Exercise prompt
Output all entries exactly; images excluded.

Excerpted data
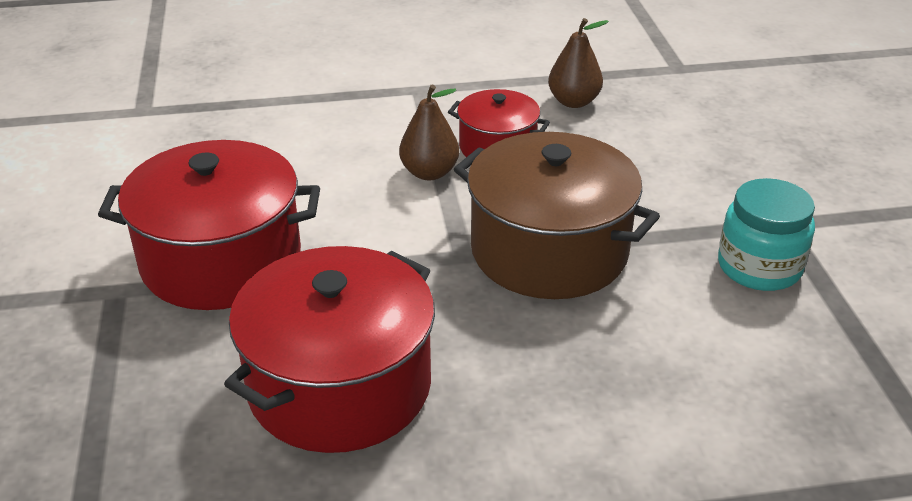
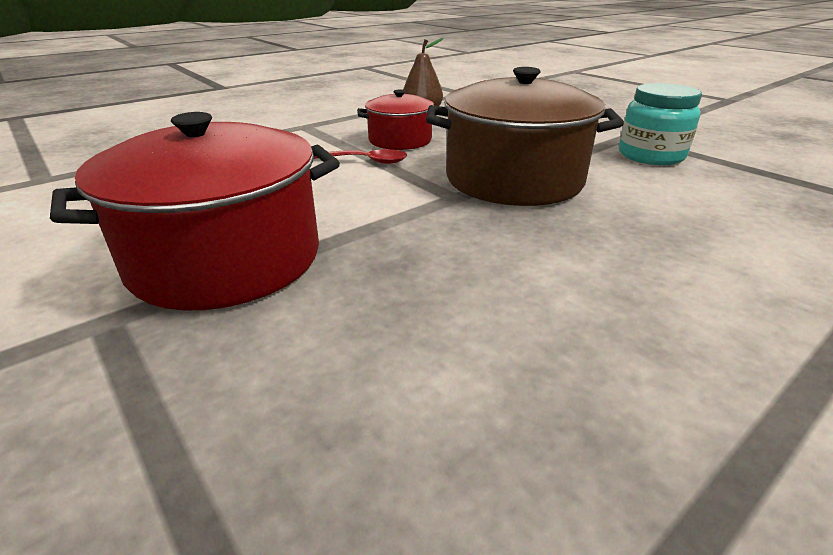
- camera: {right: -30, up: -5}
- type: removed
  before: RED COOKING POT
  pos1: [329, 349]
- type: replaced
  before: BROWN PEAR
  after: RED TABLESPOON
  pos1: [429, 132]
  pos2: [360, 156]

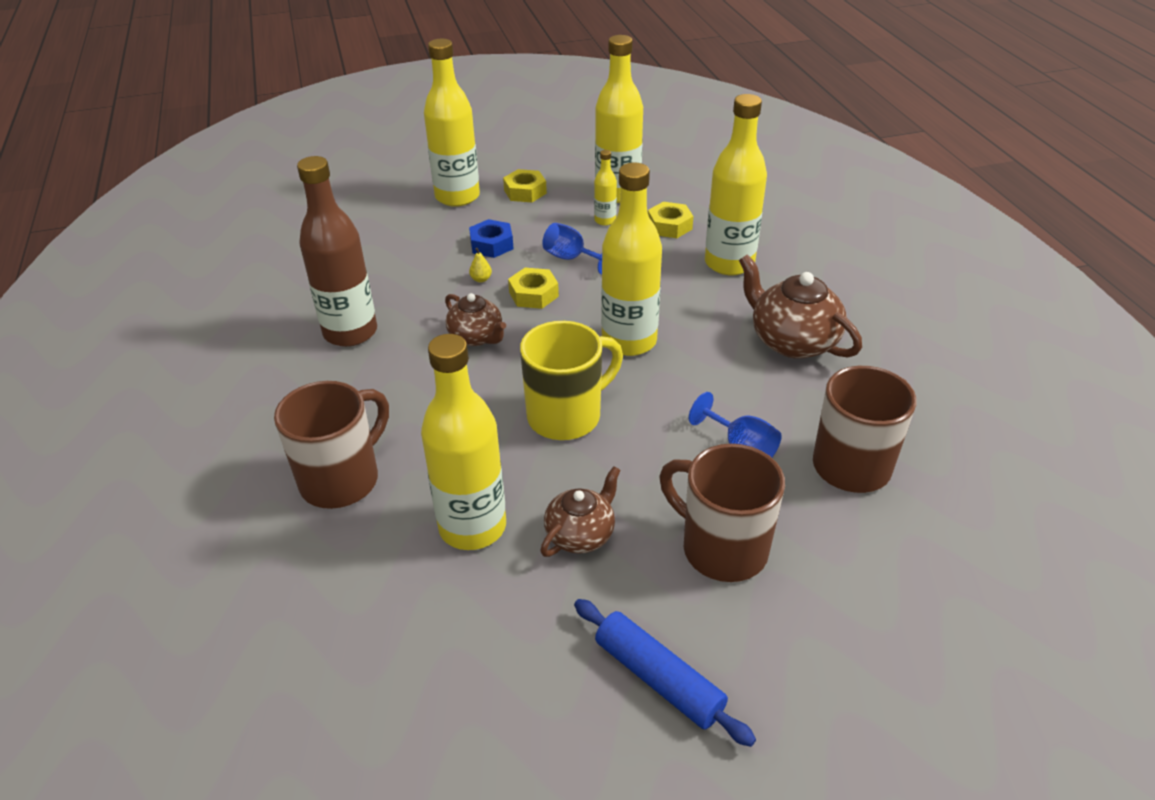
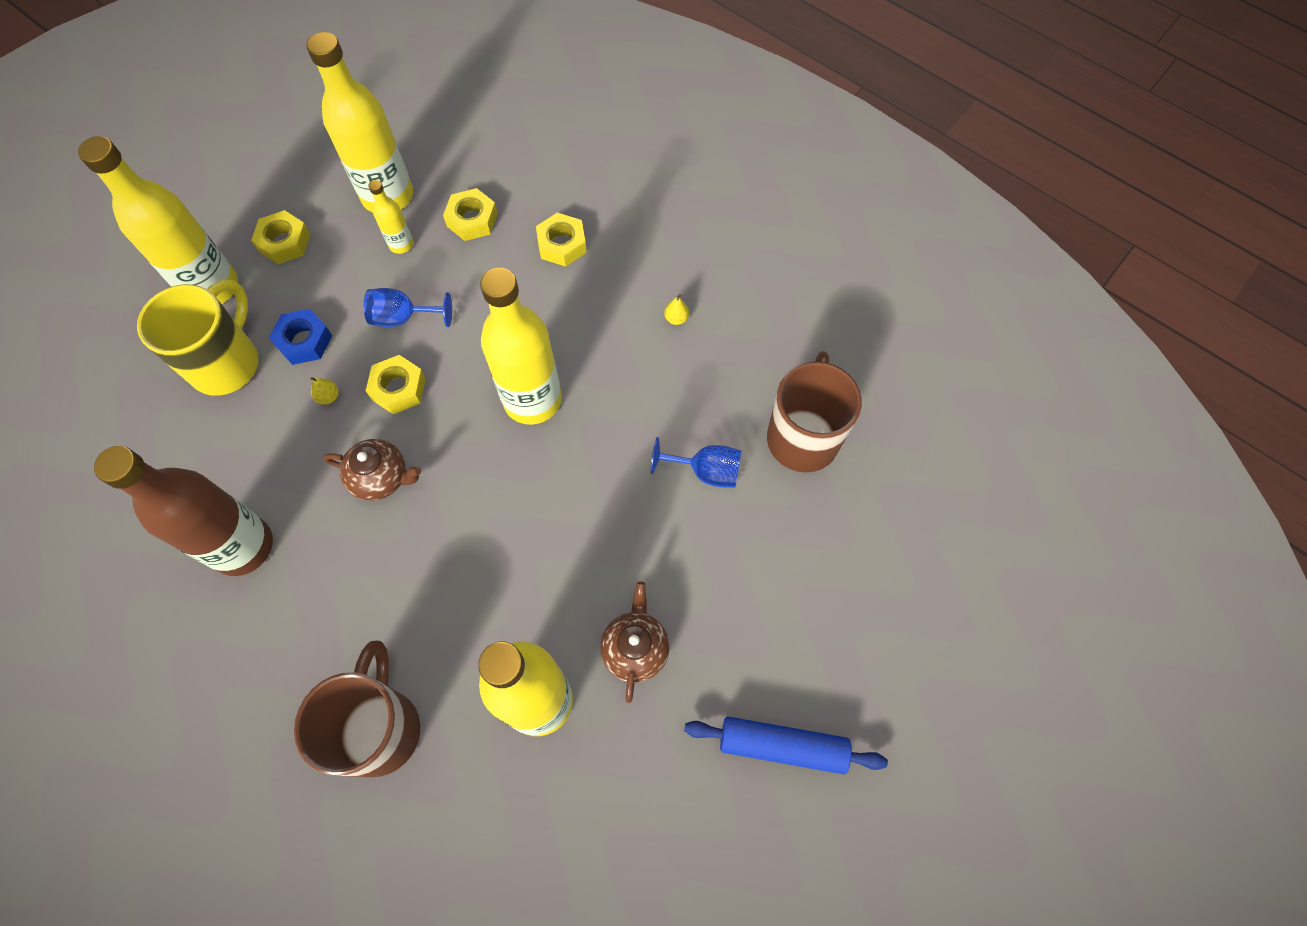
- camera: {right: -35, up: 25}
- type: moved
  before: GOLDEN COFFEE MUG
  pos1: [571, 380]
  pos2: [197, 338]
- type: removed
  before: BROWN COFFEE MUG
  pos1: [722, 513]
- type: replaced
  before: GOLDEN FLASK
  after: GOLDEN HEX NUT
  pos1: [736, 185]
  pos2: [561, 240]
- type: replaced
  before: BROWN TEA POT
  after: GOLDEN PEAR
  pos1: [800, 306]
  pos2: [676, 309]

Written reply
- camera: {right: -30, up: -5}
- type: removed
  before: RED COOKING POT
  pos1: [329, 349]
- type: replaced
  before: BROWN PEAR
  after: RED TABLESPOON
  pos1: [429, 132]
  pos2: [360, 156]

- camera: {right: -35, up: 25}
- type: moved
  before: GOLDEN COFFEE MUG
  pos1: [571, 380]
  pos2: [197, 338]
- type: removed
  before: BROWN COFFEE MUG
  pos1: [722, 513]
- type: replaced
  before: GOLDEN FLASK
  after: GOLDEN HEX NUT
  pos1: [736, 185]
  pos2: [561, 240]
- type: replaced
  before: BROWN TEA POT
  after: GOLDEN PEAR
  pos1: [800, 306]
  pos2: [676, 309]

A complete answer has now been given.